EXERCISE DESCRIPTION :: Please return the lines below verbatim, beginning at the one that has "C5: 1.5uF (plus" and stopping after the one that has "R2: 6.8k (DGND, J2/1) -> 300 (DGND, J2/1)", and add no other lines.

RECORDS SHOWN ::
════════════════
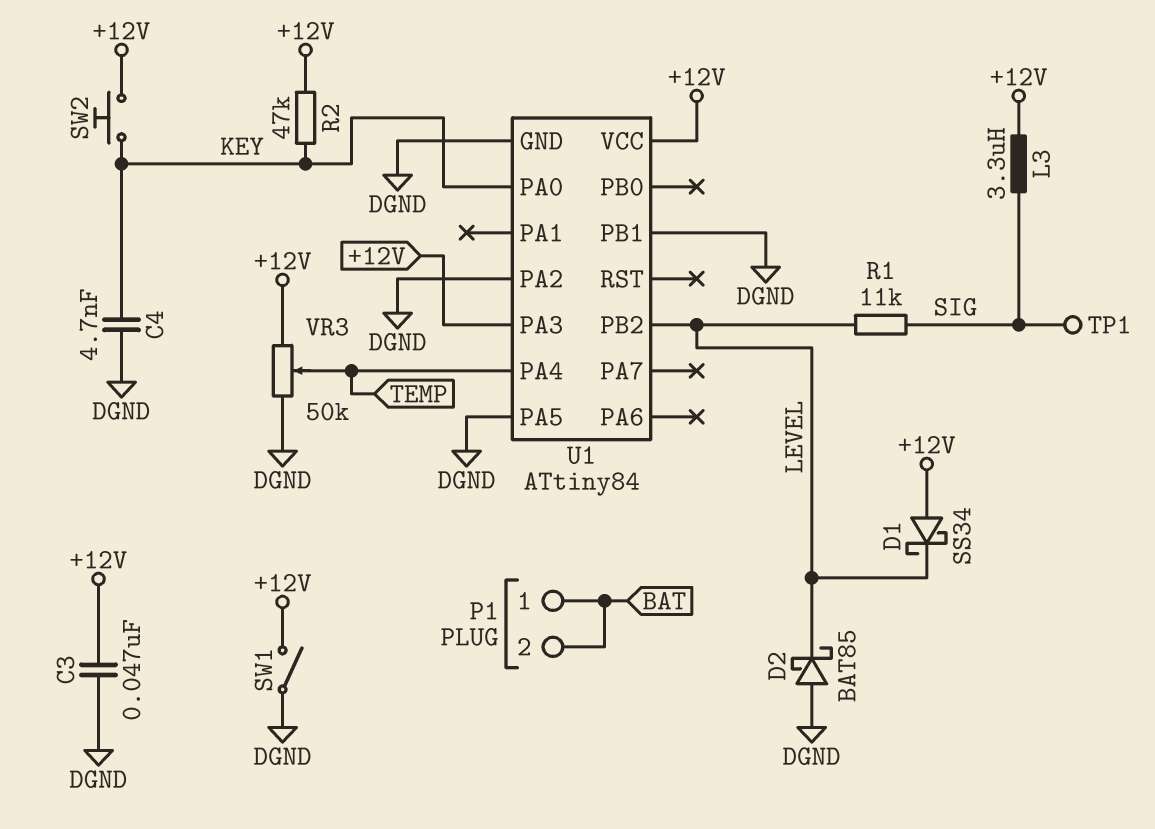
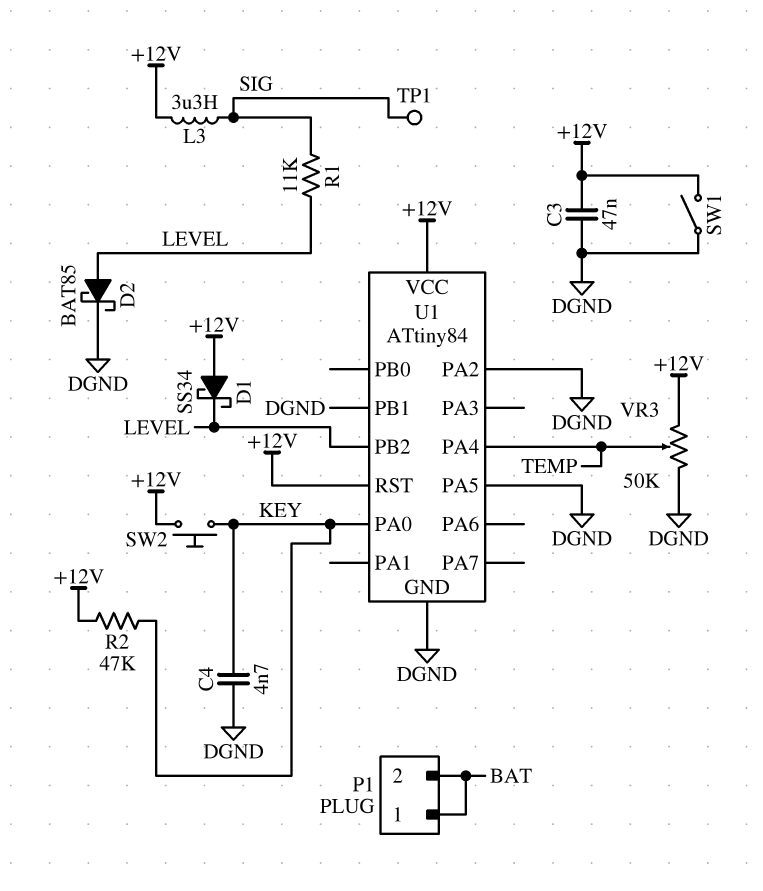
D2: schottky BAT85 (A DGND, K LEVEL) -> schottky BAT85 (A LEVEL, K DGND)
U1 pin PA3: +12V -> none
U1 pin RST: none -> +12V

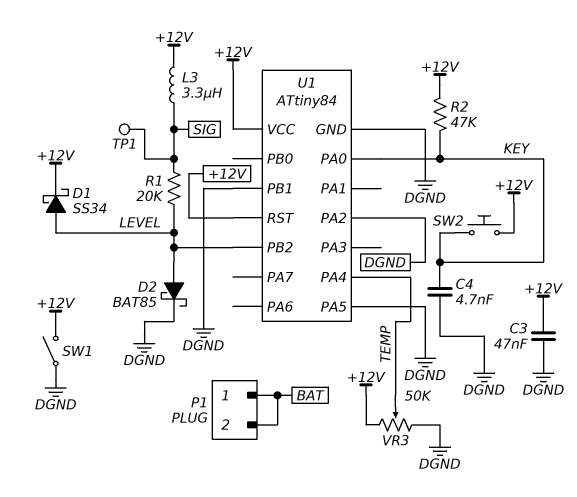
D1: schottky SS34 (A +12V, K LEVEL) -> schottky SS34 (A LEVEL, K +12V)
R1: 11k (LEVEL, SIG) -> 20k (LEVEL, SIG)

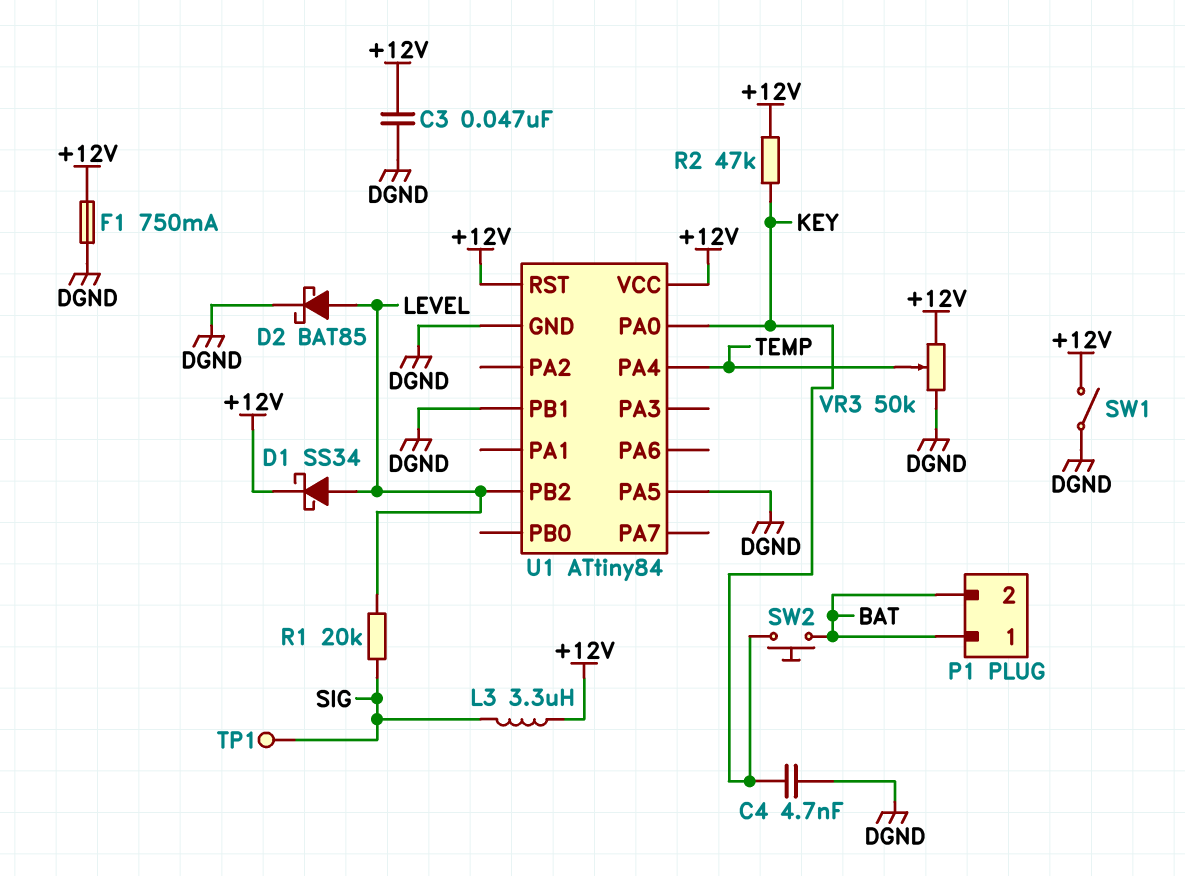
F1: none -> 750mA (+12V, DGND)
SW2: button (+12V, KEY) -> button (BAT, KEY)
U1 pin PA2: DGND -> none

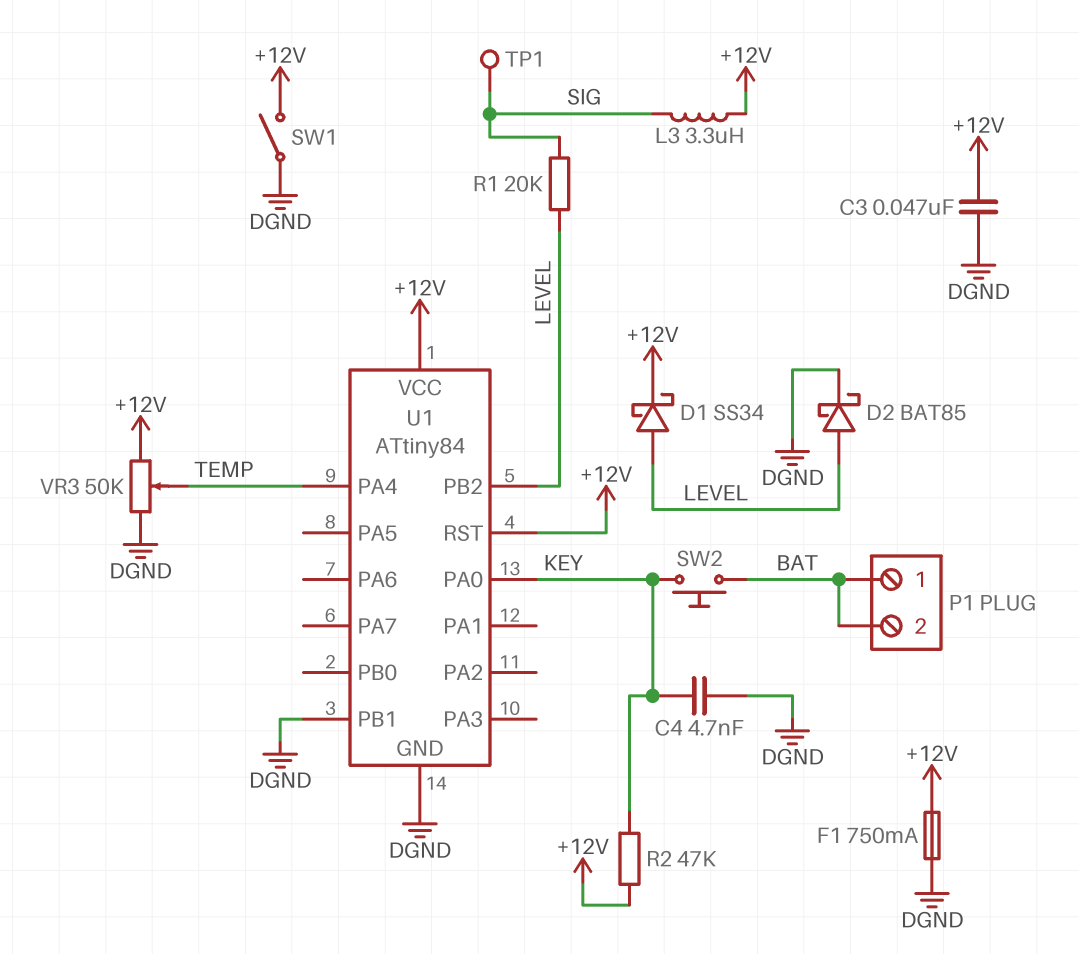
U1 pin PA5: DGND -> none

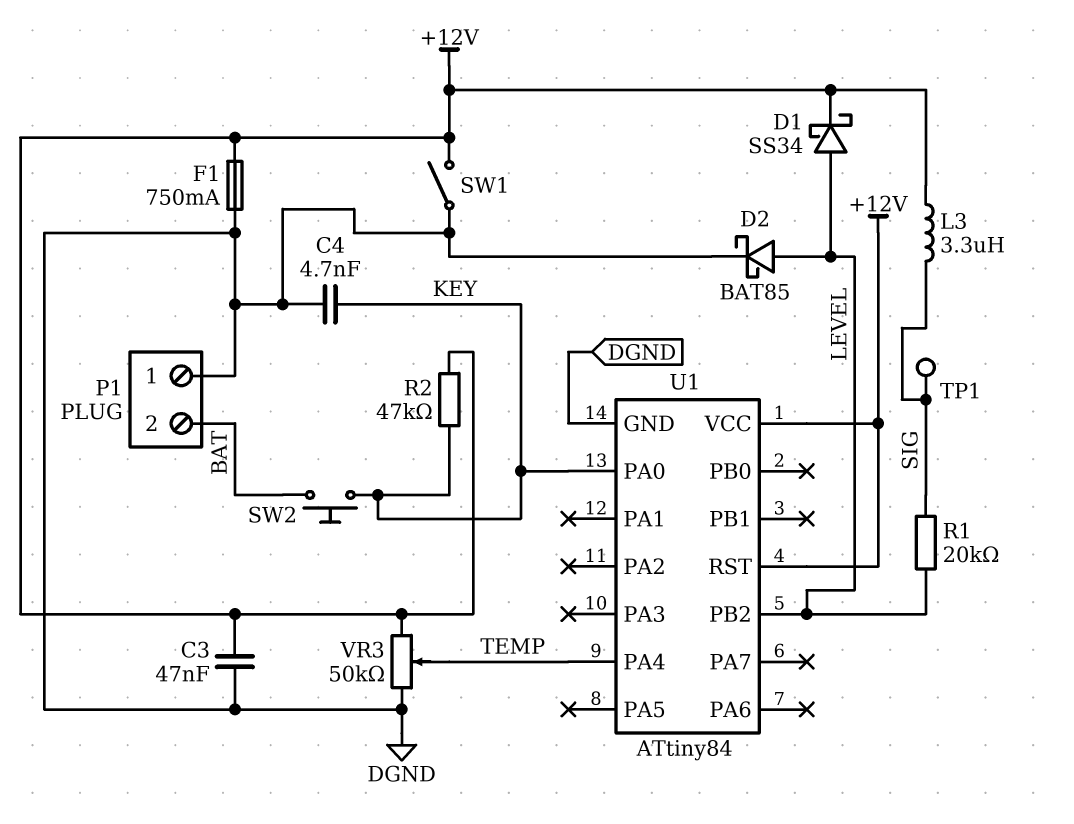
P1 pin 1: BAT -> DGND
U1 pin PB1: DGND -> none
════════════════
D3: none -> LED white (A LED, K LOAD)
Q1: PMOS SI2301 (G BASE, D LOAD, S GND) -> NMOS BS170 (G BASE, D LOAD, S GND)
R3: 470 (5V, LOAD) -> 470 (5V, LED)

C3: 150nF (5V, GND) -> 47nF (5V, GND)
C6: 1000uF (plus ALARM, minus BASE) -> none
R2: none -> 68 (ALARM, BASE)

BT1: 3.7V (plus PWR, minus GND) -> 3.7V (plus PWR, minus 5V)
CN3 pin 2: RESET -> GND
════════════════
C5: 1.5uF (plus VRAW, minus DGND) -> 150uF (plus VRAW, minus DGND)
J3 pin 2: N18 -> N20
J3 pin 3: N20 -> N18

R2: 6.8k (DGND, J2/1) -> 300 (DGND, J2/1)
════════════════
OUTPUT FOR THIS TASK ::
C5: 1.5uF (plus VRAW, minus DGND) -> 150uF (plus VRAW, minus DGND)
J3 pin 2: N18 -> N20
J3 pin 3: N20 -> N18

R2: 6.8k (DGND, J2/1) -> 300 (DGND, J2/1)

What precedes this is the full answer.